- What needs to be done -
Within the material below, filter for lines that hold the word "yellow".

- Data shown -
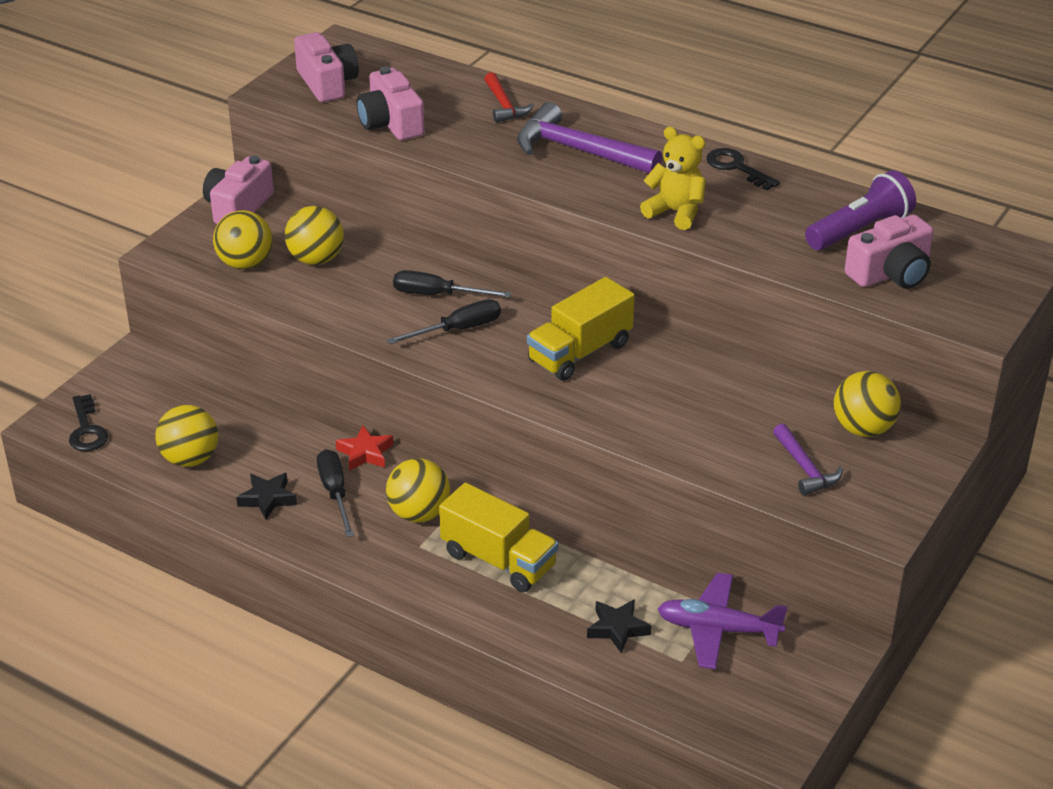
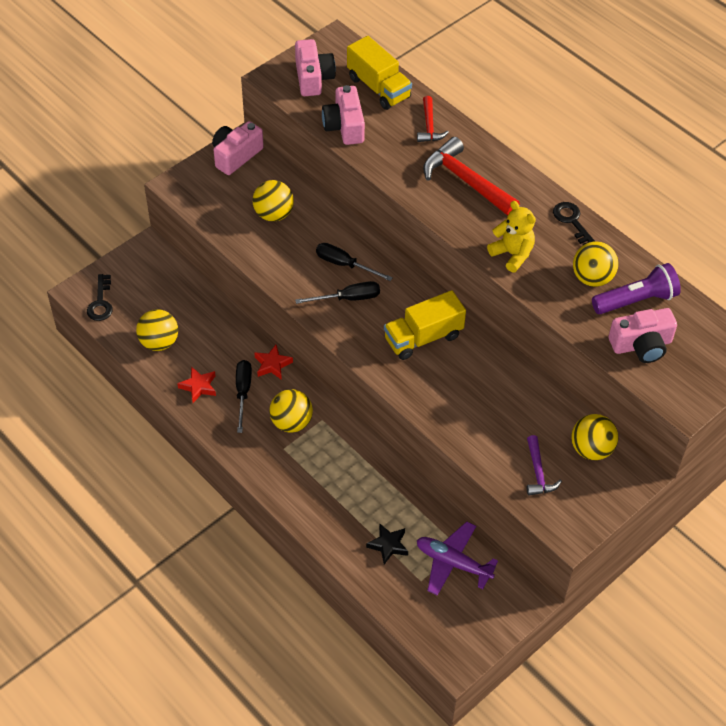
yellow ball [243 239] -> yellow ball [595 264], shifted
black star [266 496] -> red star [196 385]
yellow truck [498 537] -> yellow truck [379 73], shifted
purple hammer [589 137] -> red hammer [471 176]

- Exercise response -
yellow ball [243 239] -> yellow ball [595 264], shifted
yellow truck [498 537] -> yellow truck [379 73], shifted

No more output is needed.